Keep to one stretch of the data below, the lines from the one with "camera: 60 degrees right, 10 degrees down" up to and including the one with "brown wallet [343,27,421,96]", and return that stretch exactly.
(Beginning of The data)
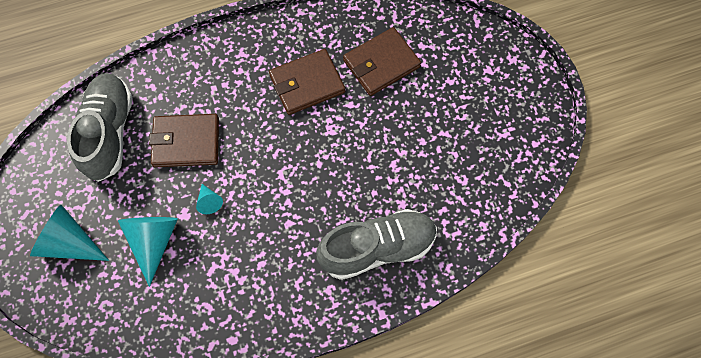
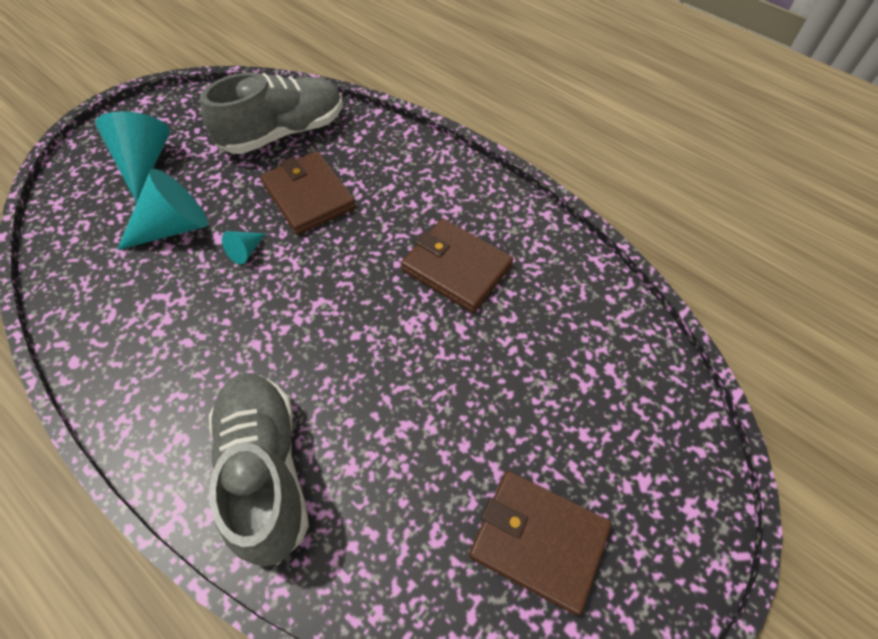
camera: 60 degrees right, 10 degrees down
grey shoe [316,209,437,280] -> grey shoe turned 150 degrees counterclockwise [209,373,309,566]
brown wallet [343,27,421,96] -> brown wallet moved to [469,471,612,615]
(End of The data)
(Beginning of The data)
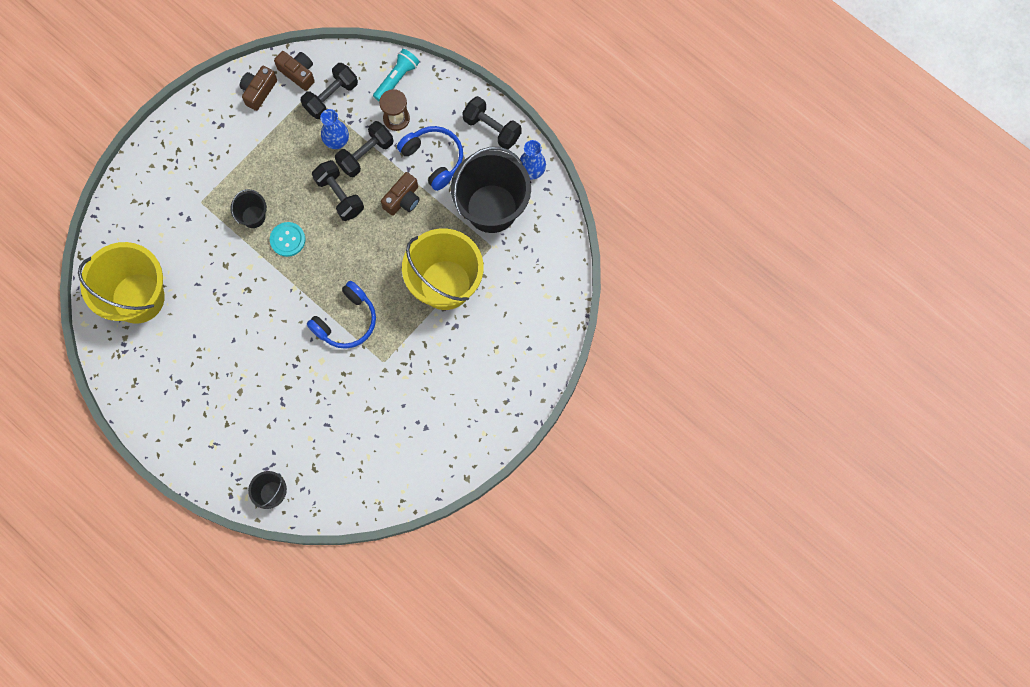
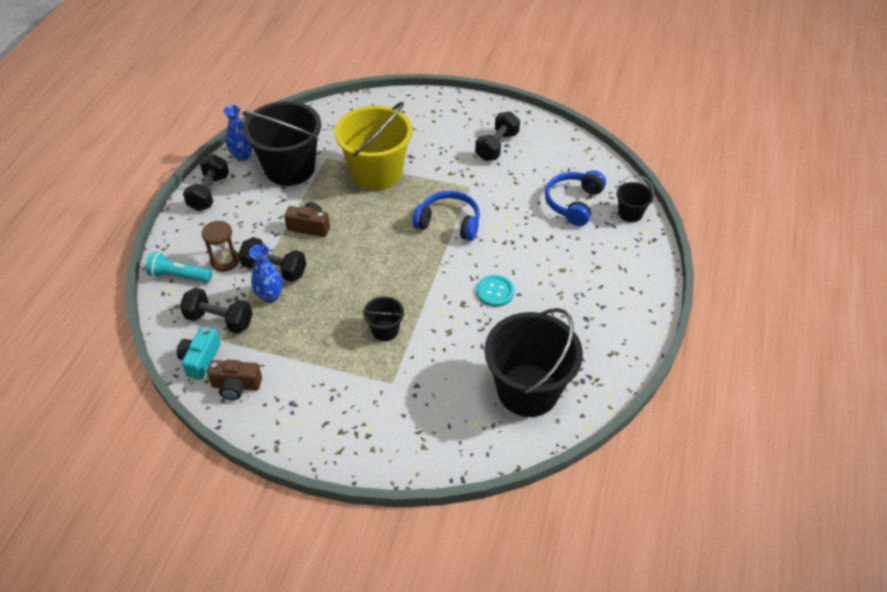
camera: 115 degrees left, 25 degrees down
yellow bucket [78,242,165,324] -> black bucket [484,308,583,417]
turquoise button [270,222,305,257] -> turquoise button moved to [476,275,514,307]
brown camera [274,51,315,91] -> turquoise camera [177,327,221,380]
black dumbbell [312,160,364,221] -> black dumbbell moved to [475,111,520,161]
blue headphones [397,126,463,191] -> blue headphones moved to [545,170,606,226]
(End of The data)
- **Exercise solution**
camera: 60 degrees right, 10 degrees down
grey shoe [316,209,437,280] -> grey shoe turned 150 degrees counterclockwise [209,373,309,566]
brown wallet [343,27,421,96] -> brown wallet moved to [469,471,612,615]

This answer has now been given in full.